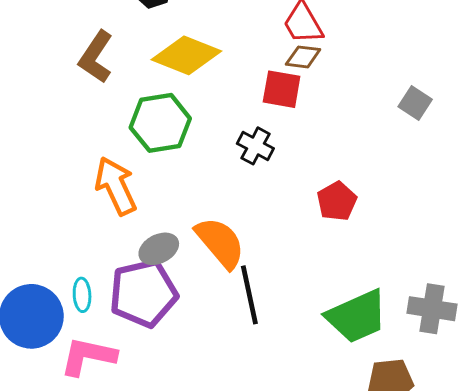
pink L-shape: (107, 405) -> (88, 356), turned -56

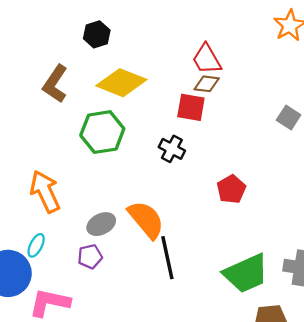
orange arrow: (116, 186) -> (45, 192), moved
purple pentagon: (143, 293) -> (90, 257), size x0.5
cyan ellipse: (82, 295) -> (36, 245), moved, turned 30

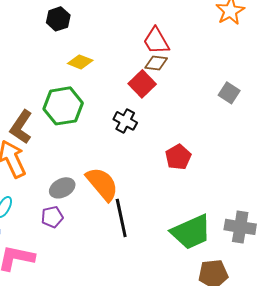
yellow diamond: (121, 83) -> (80, 62), size x0.6
brown L-shape: (55, 84) -> (21, 127), moved
red square: (191, 107) -> (142, 84), turned 36

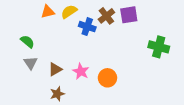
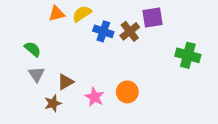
brown cross: (106, 16) -> (130, 31), moved
pink star: (81, 71) -> (94, 97), moved
brown star: (57, 94) -> (53, 103), moved

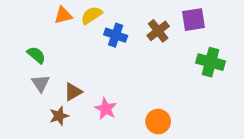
purple square: (153, 17) -> (194, 20), moved
brown cross: (130, 31) -> (158, 31), moved
orange circle: (127, 92) -> (158, 122), moved

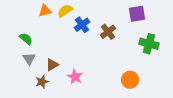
brown cross: (158, 31) -> (108, 32), moved
blue cross: (116, 35) -> (82, 25), turned 35
orange circle: (158, 122) -> (130, 80), moved

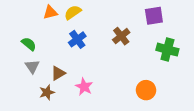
blue cross: (82, 25) -> (77, 39), moved

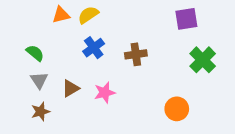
brown cross: (121, 36) -> (136, 54), moved, turned 30
green cross: (167, 50) -> (203, 60), turned 30
pink star: (84, 87) -> (105, 93), moved, turned 30
brown star: (47, 92) -> (41, 112), moved

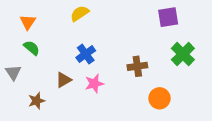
orange triangle: (61, 15) -> (28, 22), moved, turned -42
blue cross: (94, 48) -> (86, 54), moved
brown cross: (136, 54) -> (137, 66), moved
gray triangle: (39, 80) -> (13, 72), moved

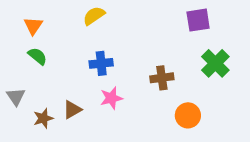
blue cross: (86, 54) -> (101, 63), turned 30
gray triangle: (13, 72) -> (16, 97), moved
brown triangle: (64, 80) -> (72, 110), moved

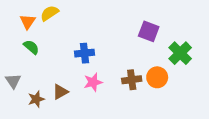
yellow semicircle: (94, 16) -> (49, 13), moved
purple square: (198, 20) -> (149, 31), moved, turned 30
brown cross: (162, 78) -> (132, 80), moved
orange circle: (188, 115) -> (157, 77), moved

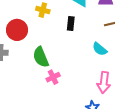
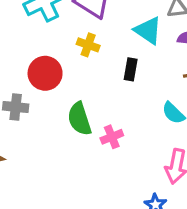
pink cross: (53, 77) -> (112, 137), moved

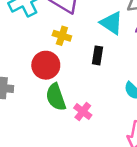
red circle: (45, 73) -> (46, 65), moved
pink cross: (112, 137) -> (83, 111), turned -30

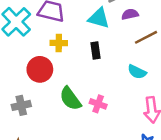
red circle: (46, 65) -> (40, 69), moved

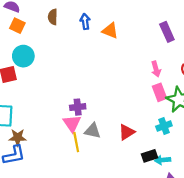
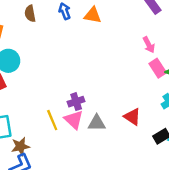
red triangle: (127, 132) -> (132, 117), turned -42
yellow line: (76, 142) -> (52, 120), moved

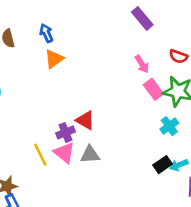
orange triangle: (93, 15) -> (54, 59), moved, turned -42
red triangle: (132, 117) -> (85, 120), moved

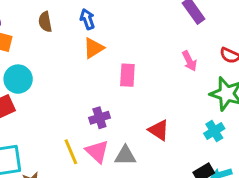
pink rectangle: (153, 89) -> (127, 75), moved, turned 36
red triangle: (85, 120) -> (159, 130), moved
purple cross: (65, 132) -> (99, 118), moved

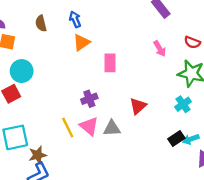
red triangle: (159, 130) -> (138, 106), turned 48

TASK PROMPT: Nothing but the lines from the one with "yellow diamond: (121, 83)" up to and including the one with "brown cross: (130, 31) -> (158, 31), moved" should be printed, exactly as they read above. Please keep the pictures out.

RESULT:
yellow diamond: (121, 83) -> (80, 62), size x0.6
brown L-shape: (55, 84) -> (21, 127), moved
red square: (191, 107) -> (142, 84), turned 36

brown cross: (106, 16) -> (130, 31), moved
pink star: (81, 71) -> (94, 97), moved
brown star: (57, 94) -> (53, 103), moved

purple square: (153, 17) -> (194, 20), moved
brown cross: (130, 31) -> (158, 31), moved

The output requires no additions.